● PROMPT
Your answer should consist of the lines in the listing that hold "plate".
═════ SUPPLIED RECORDS
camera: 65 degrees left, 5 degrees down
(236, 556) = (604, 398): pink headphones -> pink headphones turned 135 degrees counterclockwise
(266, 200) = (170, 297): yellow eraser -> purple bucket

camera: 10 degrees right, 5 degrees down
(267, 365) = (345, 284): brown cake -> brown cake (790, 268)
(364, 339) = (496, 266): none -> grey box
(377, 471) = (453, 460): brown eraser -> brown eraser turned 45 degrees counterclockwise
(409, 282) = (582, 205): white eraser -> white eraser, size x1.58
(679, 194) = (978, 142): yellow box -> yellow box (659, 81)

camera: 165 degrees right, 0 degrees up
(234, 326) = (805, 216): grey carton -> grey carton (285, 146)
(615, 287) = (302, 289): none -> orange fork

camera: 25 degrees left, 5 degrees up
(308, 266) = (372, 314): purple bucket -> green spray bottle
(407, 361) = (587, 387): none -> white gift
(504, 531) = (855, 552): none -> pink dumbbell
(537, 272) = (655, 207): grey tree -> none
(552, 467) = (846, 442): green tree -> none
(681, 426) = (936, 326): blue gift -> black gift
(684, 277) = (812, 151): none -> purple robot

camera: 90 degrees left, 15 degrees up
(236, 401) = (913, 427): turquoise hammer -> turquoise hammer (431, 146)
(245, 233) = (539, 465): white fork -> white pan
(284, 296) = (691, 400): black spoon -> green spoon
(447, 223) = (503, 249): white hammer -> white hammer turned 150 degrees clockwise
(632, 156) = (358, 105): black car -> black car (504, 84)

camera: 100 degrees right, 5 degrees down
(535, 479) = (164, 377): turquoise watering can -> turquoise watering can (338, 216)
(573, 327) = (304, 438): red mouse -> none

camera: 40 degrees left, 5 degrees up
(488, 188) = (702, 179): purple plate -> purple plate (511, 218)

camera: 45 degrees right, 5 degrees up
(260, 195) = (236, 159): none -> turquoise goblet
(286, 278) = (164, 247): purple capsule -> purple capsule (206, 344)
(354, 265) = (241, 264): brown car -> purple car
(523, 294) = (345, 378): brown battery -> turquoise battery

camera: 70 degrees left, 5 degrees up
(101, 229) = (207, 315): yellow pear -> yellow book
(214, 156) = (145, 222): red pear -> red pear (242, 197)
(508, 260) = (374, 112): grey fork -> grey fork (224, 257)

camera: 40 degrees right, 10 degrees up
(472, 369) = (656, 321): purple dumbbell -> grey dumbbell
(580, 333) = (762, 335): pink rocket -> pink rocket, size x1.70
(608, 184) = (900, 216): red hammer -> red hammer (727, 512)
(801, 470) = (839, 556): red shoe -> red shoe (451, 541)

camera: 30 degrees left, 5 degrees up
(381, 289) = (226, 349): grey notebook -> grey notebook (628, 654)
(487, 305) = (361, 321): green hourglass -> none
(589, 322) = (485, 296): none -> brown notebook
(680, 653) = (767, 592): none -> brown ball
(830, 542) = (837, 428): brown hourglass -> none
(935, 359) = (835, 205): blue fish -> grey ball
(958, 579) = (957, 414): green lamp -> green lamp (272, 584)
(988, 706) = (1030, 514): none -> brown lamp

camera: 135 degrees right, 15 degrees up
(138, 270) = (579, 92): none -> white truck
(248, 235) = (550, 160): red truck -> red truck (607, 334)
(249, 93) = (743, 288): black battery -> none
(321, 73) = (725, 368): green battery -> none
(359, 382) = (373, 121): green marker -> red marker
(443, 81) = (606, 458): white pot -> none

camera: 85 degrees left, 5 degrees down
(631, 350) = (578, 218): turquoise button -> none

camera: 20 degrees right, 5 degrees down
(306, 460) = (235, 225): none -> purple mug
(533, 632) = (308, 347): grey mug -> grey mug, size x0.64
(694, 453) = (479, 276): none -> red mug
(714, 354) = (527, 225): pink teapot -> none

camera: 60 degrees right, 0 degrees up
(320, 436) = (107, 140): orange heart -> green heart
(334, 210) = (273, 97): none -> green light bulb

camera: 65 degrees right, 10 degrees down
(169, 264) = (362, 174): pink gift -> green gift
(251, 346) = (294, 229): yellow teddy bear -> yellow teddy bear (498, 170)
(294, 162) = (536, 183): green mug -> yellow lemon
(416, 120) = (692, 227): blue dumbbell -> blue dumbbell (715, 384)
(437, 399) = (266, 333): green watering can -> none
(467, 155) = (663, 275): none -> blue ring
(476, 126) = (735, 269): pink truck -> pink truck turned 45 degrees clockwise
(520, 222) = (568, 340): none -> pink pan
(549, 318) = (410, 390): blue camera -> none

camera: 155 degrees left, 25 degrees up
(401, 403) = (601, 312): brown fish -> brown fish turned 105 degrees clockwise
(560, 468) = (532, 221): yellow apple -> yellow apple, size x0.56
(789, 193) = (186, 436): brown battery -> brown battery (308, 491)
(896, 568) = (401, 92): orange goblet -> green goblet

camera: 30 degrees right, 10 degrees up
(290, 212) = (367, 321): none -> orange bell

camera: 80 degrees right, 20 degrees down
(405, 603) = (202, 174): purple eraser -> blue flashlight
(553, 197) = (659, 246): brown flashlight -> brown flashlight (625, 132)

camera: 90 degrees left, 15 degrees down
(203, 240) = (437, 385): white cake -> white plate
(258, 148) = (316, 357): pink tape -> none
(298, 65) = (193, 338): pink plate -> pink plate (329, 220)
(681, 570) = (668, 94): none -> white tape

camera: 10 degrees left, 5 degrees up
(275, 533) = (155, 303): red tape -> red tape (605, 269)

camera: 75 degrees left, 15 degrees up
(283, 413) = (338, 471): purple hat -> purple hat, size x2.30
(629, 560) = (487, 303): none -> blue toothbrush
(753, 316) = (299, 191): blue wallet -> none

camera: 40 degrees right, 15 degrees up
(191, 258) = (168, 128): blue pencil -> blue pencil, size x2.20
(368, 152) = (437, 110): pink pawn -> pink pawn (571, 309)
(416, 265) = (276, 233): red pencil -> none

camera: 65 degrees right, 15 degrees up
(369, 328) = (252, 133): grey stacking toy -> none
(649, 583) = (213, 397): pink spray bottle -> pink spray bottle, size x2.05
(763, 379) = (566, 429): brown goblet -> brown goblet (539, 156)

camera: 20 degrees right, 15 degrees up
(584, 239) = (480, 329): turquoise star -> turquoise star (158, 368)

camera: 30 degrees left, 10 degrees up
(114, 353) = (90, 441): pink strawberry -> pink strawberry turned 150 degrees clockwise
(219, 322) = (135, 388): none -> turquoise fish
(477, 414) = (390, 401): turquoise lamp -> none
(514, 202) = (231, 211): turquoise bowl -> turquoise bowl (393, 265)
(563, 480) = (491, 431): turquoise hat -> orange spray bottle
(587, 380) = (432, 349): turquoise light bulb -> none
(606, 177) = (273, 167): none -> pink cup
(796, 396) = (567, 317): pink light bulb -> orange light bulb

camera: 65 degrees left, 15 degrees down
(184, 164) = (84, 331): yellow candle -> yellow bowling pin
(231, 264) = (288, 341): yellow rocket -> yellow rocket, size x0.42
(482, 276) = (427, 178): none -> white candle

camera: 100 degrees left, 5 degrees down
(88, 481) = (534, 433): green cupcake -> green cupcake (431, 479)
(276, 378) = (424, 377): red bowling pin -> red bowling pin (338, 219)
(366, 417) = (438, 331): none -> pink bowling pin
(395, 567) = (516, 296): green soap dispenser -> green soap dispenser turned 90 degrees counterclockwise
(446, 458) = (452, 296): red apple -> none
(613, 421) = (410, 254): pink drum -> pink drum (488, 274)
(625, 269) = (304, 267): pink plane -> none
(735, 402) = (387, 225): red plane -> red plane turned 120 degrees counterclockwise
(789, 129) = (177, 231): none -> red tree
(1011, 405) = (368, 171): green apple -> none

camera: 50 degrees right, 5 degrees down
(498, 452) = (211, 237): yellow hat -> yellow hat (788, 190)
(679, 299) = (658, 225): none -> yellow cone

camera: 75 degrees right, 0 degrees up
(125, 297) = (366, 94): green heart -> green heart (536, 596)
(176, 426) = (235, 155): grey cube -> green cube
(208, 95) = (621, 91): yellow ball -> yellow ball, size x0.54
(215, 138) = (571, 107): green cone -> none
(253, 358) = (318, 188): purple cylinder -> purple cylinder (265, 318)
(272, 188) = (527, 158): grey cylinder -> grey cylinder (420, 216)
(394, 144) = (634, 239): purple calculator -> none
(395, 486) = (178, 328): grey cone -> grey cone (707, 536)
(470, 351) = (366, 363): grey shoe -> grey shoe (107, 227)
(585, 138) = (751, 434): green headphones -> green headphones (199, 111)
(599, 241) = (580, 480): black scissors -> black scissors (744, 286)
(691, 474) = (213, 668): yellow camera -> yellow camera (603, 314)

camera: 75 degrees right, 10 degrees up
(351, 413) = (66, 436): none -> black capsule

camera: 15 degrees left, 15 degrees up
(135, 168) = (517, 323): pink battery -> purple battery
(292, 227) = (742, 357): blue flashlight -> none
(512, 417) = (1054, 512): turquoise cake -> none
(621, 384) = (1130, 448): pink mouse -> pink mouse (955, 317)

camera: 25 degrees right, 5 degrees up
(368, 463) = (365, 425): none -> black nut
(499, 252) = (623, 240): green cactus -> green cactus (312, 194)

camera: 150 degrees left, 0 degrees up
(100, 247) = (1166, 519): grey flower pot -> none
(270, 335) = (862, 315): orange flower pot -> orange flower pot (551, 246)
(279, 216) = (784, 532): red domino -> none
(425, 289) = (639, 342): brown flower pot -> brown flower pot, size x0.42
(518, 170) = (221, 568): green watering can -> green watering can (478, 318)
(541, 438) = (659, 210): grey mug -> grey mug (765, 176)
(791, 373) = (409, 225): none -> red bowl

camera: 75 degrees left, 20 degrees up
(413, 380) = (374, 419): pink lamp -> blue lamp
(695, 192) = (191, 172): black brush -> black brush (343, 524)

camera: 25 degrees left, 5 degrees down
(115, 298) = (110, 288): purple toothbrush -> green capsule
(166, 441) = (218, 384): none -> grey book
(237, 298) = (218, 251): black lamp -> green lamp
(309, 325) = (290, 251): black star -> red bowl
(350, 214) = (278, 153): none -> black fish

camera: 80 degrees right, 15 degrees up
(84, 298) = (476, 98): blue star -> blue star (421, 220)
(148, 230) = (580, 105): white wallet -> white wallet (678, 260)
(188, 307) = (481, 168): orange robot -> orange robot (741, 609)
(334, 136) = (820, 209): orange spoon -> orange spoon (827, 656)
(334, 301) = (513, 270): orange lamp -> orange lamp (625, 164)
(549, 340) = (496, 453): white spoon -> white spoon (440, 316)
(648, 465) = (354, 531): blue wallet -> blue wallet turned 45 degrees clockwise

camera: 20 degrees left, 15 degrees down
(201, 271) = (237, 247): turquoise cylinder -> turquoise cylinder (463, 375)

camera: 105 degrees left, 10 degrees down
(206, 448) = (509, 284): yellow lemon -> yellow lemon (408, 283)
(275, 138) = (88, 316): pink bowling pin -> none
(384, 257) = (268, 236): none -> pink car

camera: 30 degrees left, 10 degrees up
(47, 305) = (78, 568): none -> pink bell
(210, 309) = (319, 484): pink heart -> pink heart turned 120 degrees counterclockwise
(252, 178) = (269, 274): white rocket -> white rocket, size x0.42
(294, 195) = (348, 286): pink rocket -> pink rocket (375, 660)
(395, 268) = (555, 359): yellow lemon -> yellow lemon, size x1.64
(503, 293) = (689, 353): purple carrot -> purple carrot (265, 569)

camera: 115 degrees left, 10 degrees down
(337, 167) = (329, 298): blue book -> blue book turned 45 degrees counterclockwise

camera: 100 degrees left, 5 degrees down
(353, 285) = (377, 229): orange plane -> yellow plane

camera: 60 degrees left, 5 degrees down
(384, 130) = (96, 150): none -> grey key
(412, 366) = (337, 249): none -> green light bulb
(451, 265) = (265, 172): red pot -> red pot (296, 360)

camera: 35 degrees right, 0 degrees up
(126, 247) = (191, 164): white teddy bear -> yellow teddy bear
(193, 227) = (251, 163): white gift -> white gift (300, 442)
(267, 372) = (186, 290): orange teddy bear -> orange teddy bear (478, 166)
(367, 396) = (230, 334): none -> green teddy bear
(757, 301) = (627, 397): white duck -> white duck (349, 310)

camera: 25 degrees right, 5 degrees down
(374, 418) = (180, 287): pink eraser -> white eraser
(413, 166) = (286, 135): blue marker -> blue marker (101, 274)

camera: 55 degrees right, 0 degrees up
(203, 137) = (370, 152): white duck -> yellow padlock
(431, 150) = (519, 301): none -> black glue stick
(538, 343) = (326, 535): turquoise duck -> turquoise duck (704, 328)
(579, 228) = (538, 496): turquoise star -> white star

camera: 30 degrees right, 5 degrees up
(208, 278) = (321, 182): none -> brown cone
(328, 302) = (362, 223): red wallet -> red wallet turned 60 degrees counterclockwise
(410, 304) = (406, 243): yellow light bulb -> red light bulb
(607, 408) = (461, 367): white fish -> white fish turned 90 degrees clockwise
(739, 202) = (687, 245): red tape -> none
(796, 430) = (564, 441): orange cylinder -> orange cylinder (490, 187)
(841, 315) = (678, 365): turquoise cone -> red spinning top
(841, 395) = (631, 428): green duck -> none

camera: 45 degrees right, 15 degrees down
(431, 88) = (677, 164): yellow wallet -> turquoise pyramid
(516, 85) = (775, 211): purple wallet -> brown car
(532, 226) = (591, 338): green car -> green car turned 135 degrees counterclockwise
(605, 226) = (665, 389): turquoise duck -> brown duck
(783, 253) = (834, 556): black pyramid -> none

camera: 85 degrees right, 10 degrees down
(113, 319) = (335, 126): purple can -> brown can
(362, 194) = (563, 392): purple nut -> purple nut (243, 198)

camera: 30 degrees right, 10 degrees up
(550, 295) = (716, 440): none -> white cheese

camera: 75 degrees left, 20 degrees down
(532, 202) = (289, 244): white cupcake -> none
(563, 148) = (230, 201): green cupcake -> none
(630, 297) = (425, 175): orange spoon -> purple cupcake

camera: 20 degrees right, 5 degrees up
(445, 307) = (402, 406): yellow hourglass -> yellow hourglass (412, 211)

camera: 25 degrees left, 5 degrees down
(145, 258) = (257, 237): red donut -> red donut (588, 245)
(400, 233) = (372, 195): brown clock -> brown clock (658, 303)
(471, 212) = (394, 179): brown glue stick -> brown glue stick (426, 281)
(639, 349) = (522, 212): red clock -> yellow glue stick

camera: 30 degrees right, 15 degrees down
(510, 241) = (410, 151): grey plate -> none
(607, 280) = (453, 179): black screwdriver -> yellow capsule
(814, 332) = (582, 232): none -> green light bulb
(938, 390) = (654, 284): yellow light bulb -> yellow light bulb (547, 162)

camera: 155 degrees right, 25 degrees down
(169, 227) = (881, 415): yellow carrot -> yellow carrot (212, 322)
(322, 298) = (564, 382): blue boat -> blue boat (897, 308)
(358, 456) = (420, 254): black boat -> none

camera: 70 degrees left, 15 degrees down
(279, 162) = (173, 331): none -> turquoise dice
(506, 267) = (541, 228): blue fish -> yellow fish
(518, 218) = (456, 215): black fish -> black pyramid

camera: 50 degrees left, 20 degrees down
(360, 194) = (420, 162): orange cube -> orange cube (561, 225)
══════════
● ANSWER TO THE EXERCISE
(488, 188) = (702, 179): purple plate -> purple plate (511, 218)
(203, 240) = (437, 385): white cake -> white plate
(298, 65) = (193, 338): pink plate -> pink plate (329, 220)
(510, 241) = (410, 151): grey plate -> none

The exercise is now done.